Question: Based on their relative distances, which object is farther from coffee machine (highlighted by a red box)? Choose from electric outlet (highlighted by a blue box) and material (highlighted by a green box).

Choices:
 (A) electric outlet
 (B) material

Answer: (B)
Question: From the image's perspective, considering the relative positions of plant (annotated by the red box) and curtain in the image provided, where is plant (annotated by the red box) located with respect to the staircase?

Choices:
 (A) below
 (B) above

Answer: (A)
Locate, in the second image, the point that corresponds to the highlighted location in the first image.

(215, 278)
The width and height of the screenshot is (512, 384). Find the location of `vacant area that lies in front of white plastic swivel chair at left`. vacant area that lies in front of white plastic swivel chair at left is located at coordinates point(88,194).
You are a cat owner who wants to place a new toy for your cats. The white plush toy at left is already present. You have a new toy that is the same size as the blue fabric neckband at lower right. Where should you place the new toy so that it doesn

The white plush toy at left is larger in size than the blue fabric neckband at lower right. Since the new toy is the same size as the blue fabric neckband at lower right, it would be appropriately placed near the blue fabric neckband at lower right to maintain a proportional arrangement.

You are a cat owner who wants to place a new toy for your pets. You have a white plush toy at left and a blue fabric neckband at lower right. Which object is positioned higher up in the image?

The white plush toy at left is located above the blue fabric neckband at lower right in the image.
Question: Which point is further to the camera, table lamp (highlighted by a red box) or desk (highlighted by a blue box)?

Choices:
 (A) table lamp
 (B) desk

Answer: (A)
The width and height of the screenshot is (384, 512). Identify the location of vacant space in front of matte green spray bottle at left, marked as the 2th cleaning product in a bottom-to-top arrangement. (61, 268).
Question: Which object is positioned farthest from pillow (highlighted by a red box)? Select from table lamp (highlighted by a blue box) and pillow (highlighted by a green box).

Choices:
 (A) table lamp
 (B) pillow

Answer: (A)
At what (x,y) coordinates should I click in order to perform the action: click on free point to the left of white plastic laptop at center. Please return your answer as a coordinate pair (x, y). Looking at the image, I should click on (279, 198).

------------------------

- Direction
Could you copy out all of the material above, word for word and line for line?

- Answer
Question: Based on their relative distances, which object is farther from coffee machine (highlighted by a red box)? Choose from electric outlet (highlighted by a blue box) and material (highlighted by a green box).

Choices:
 (A) electric outlet
 (B) material

Answer: (B)
Question: From the image's perspective, considering the relative positions of plant (annotated by the red box) and curtain in the image provided, where is plant (annotated by the red box) located with respect to the staircase?

Choices:
 (A) below
 (B) above

Answer: (A)
Locate, in the second image, the point that corresponds to the highlighted location in the first image.

(215, 278)
The width and height of the screenshot is (512, 384). Find the location of `vacant area that lies in front of white plastic swivel chair at left`. vacant area that lies in front of white plastic swivel chair at left is located at coordinates point(88,194).
You are a cat owner who wants to place a new toy for your cats. The white plush toy at left is already present. You have a new toy that is the same size as the blue fabric neckband at lower right. Where should you place the new toy so that it doesn

The white plush toy at left is larger in size than the blue fabric neckband at lower right. Since the new toy is the same size as the blue fabric neckband at lower right, it would be appropriately placed near the blue fabric neckband at lower right to maintain a proportional arrangement.

You are a cat owner who wants to place a new toy for your pets. You have a white plush toy at left and a blue fabric neckband at lower right. Which object is positioned higher up in the image?

The white plush toy at left is located above the blue fabric neckband at lower right in the image.
Question: Which point is further to the camera, table lamp (highlighted by a red box) or desk (highlighted by a blue box)?

Choices:
 (A) table lamp
 (B) desk

Answer: (A)
The width and height of the screenshot is (384, 512). Identify the location of vacant space in front of matte green spray bottle at left, marked as the 2th cleaning product in a bottom-to-top arrangement. (61, 268).
Question: Which object is positioned farthest from pillow (highlighted by a red box)? Select from table lamp (highlighted by a blue box) and pillow (highlighted by a green box).

Choices:
 (A) table lamp
 (B) pillow

Answer: (A)
At what (x,y) coordinates should I click in order to perform the action: click on free point to the left of white plastic laptop at center. Please return your answer as a coordinate pair (x, y). Looking at the image, I should click on (279, 198).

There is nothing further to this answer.